Task to carry out
Report all lines of the data below that hold the word "BUZZER".

Records provided
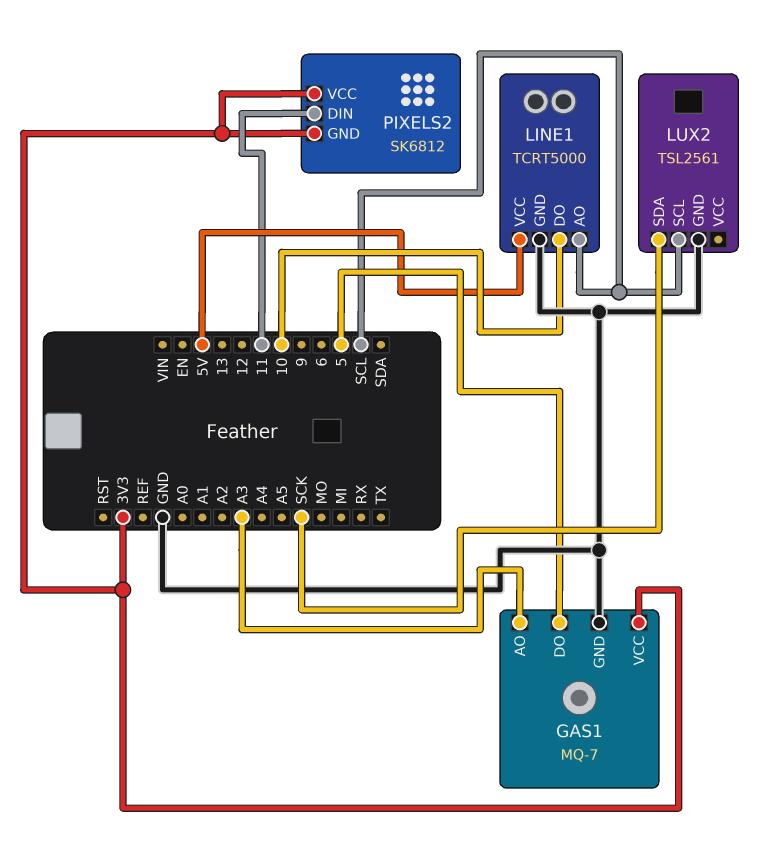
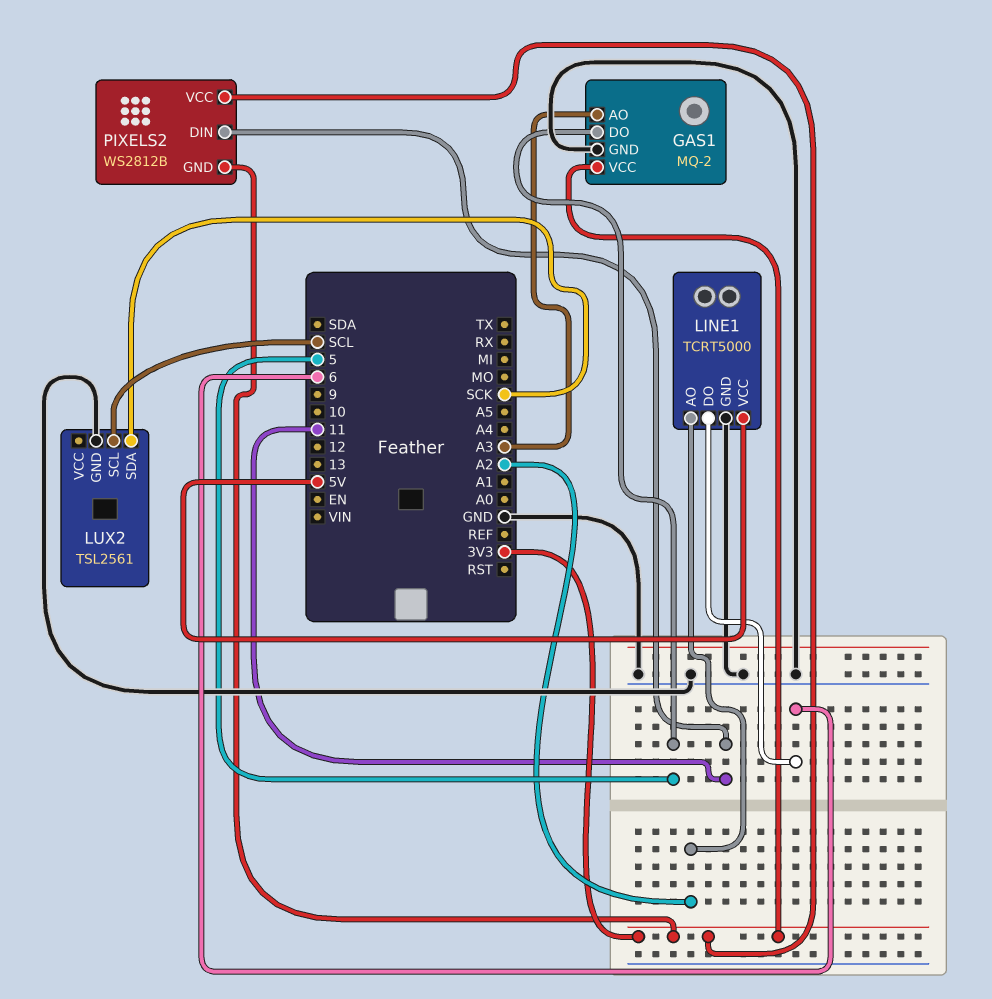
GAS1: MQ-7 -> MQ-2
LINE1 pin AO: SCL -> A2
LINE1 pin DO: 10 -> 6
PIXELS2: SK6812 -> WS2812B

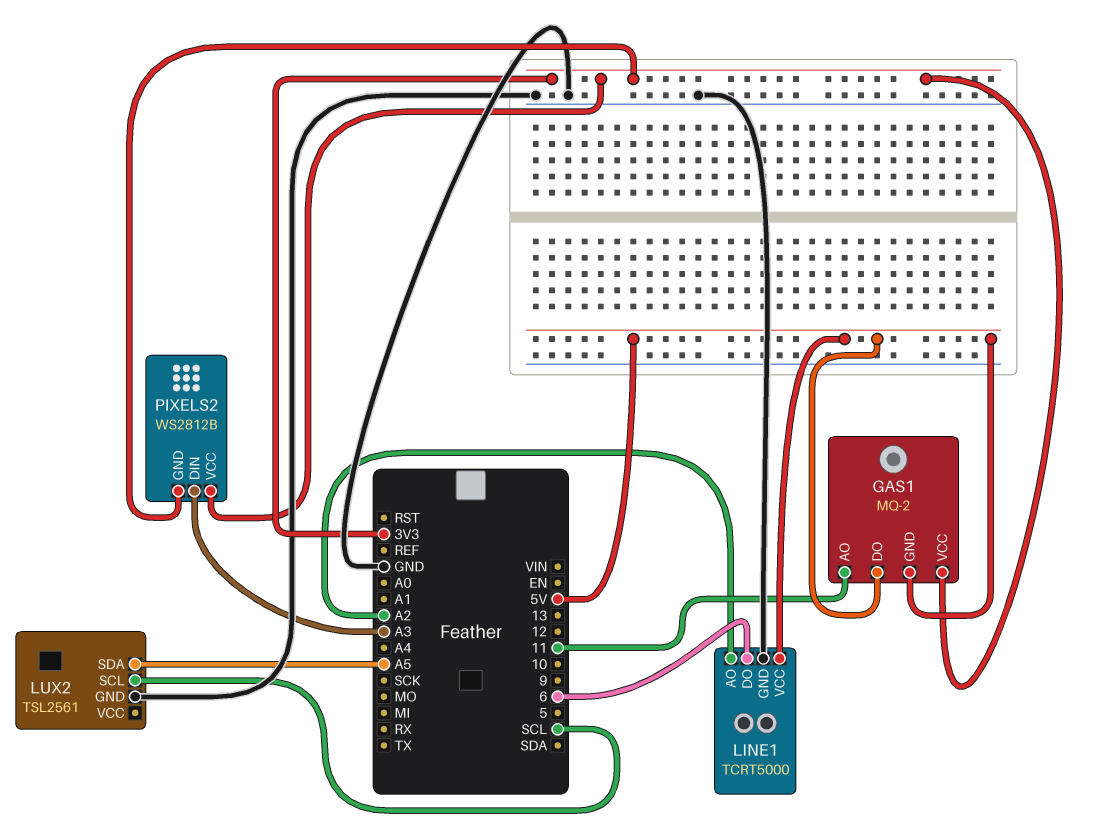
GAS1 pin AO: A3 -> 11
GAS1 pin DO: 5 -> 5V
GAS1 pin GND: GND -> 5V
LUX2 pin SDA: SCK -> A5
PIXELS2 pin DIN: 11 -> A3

==

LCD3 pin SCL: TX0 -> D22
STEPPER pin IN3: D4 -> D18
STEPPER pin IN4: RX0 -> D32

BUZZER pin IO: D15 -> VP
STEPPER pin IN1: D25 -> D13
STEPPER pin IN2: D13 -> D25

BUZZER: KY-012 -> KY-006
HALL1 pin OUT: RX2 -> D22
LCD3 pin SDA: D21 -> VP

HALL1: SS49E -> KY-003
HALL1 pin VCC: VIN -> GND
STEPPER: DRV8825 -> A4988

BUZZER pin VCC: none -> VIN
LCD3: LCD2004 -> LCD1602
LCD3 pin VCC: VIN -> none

Written answer
BUZZER pin IO: D15 -> VP
BUZZER: KY-012 -> KY-006
BUZZER pin VCC: none -> VIN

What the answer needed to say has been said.